(Data entries)
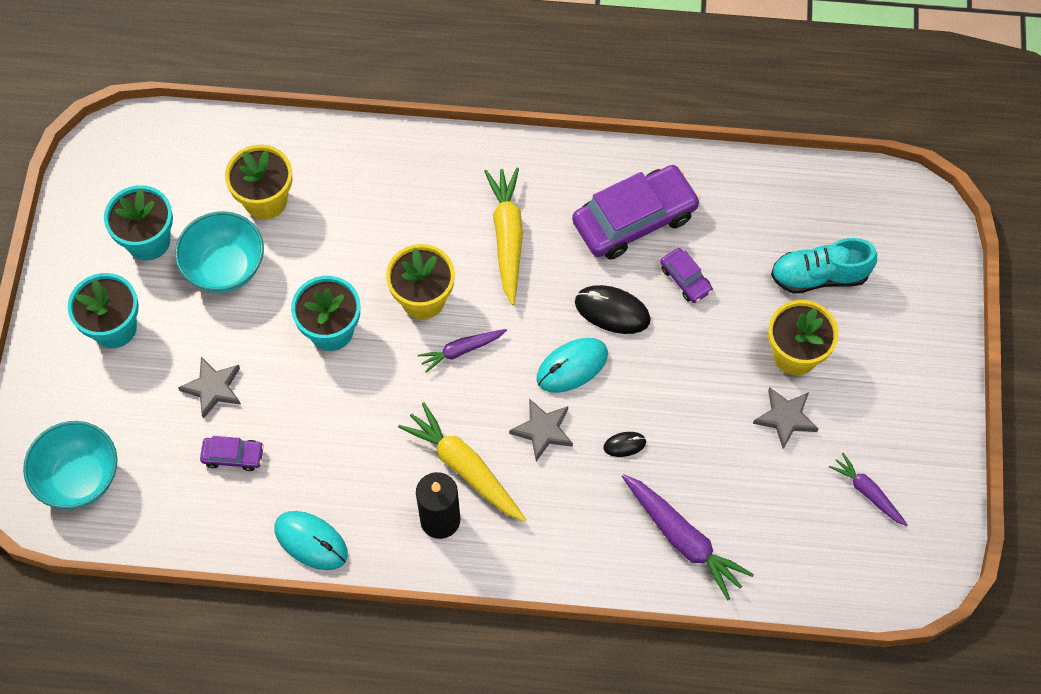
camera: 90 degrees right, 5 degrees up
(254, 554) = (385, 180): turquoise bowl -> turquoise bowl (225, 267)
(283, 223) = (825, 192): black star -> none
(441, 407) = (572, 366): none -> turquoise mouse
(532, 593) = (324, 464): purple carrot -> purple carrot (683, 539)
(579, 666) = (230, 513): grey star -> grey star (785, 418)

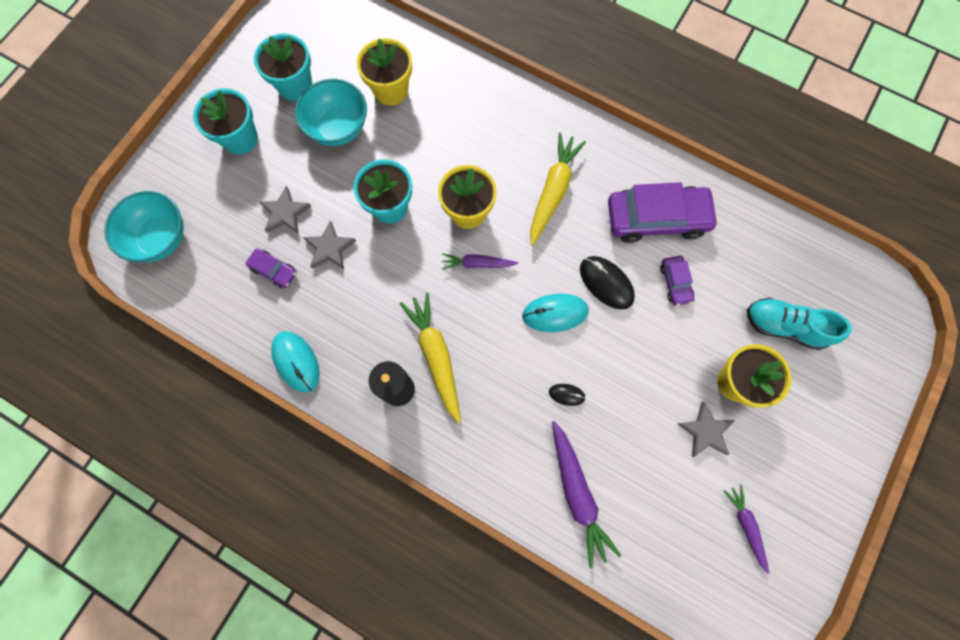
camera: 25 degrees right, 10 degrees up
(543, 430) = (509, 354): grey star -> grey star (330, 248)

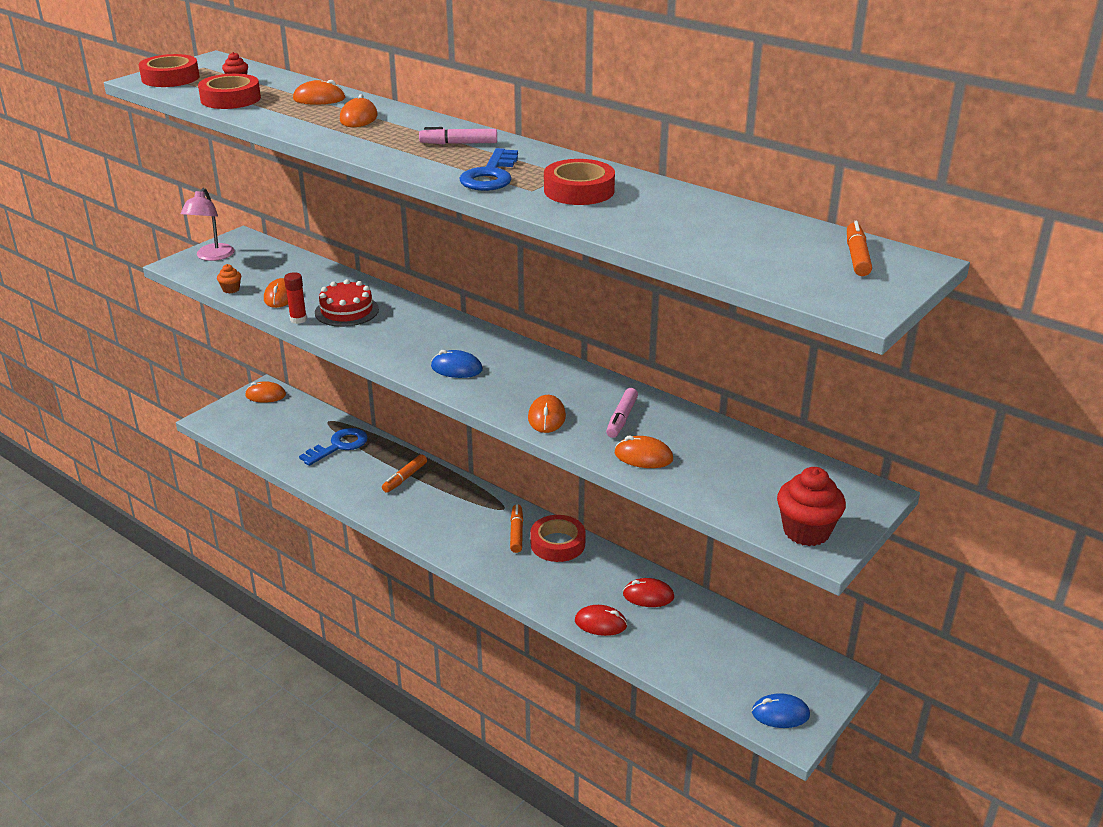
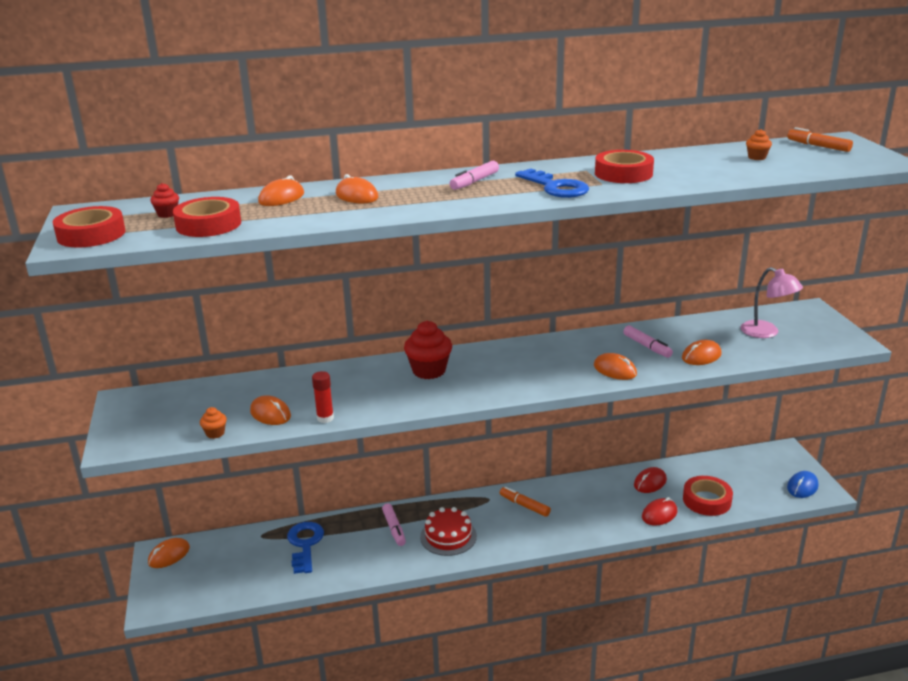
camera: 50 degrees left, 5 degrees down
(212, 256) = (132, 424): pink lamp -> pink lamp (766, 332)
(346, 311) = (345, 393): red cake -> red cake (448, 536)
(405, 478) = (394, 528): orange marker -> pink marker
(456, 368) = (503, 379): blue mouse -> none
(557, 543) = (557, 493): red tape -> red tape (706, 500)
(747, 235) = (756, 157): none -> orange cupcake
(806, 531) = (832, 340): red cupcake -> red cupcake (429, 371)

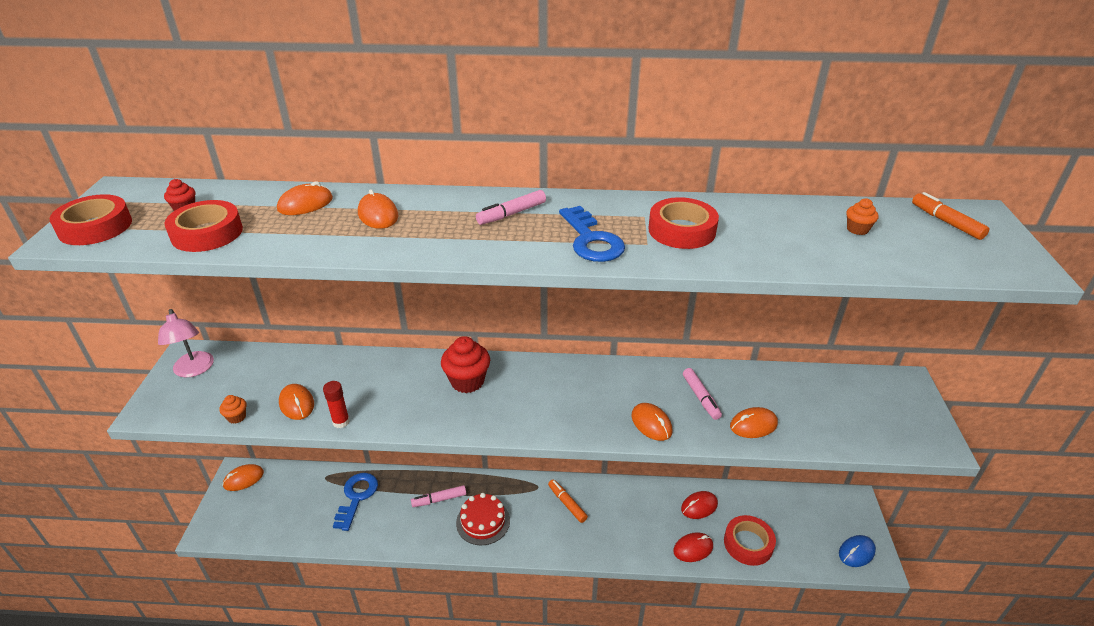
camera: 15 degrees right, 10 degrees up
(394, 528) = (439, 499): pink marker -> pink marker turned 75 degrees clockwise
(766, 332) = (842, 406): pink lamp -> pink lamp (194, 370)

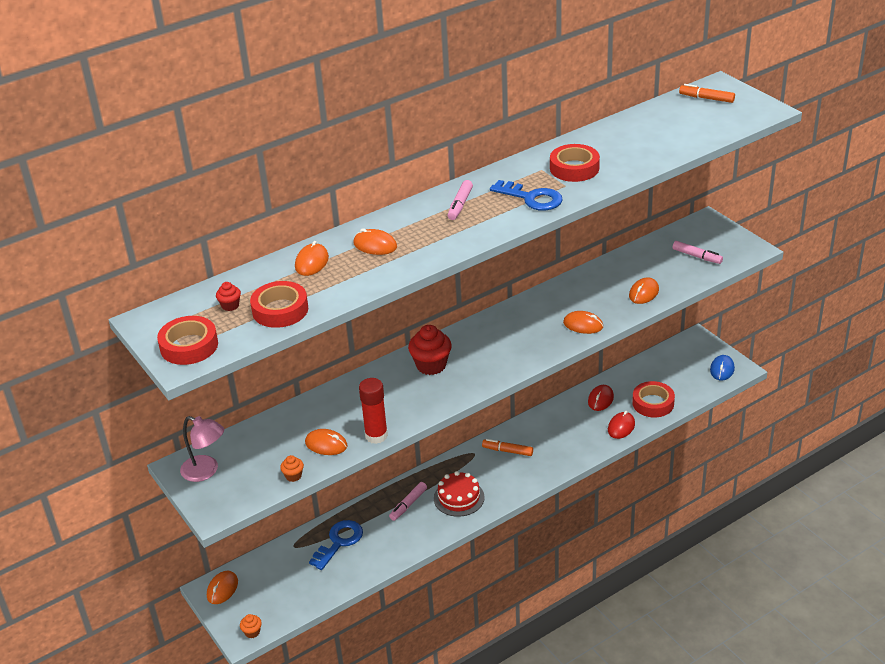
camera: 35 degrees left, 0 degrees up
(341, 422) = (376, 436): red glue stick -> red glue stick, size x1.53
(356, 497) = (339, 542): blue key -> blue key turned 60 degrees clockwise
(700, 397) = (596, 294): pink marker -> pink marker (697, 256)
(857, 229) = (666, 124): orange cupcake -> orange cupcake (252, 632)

• [Assignment] Exactly as written, print each entry, leaving all pictures out.

• [Solved problem]
camera: 90 degrees right, 5 degrees up
(254, 554) = (385, 180): turquoise bowl -> turquoise bowl (225, 267)
(283, 223) = (825, 192): black star -> none
(441, 407) = (572, 366): none -> turquoise mouse
(532, 593) = (324, 464): purple carrot -> purple carrot (683, 539)
(579, 666) = (230, 513): grey star -> grey star (785, 418)

camera: 25 degrees right, 10 degrees up
(543, 430) = (509, 354): grey star -> grey star (330, 248)

camera: 50 degrees left, 5 degrees down
(212, 256) = (132, 424): pink lamp -> pink lamp (766, 332)
(346, 311) = (345, 393): red cake -> red cake (448, 536)
(405, 478) = (394, 528): orange marker -> pink marker
(456, 368) = (503, 379): blue mouse -> none
(557, 543) = (557, 493): red tape -> red tape (706, 500)
(747, 235) = (756, 157): none -> orange cupcake
(806, 531) = (832, 340): red cupcake -> red cupcake (429, 371)

camera: 15 degrees right, 10 degrees up
(394, 528) = (439, 499): pink marker -> pink marker turned 75 degrees clockwise
(766, 332) = (842, 406): pink lamp -> pink lamp (194, 370)

camera: 35 degrees left, 0 degrees up
(341, 422) = (376, 436): red glue stick -> red glue stick, size x1.53
(356, 497) = (339, 542): blue key -> blue key turned 60 degrees clockwise
(700, 397) = (596, 294): pink marker -> pink marker (697, 256)
(857, 229) = (666, 124): orange cupcake -> orange cupcake (252, 632)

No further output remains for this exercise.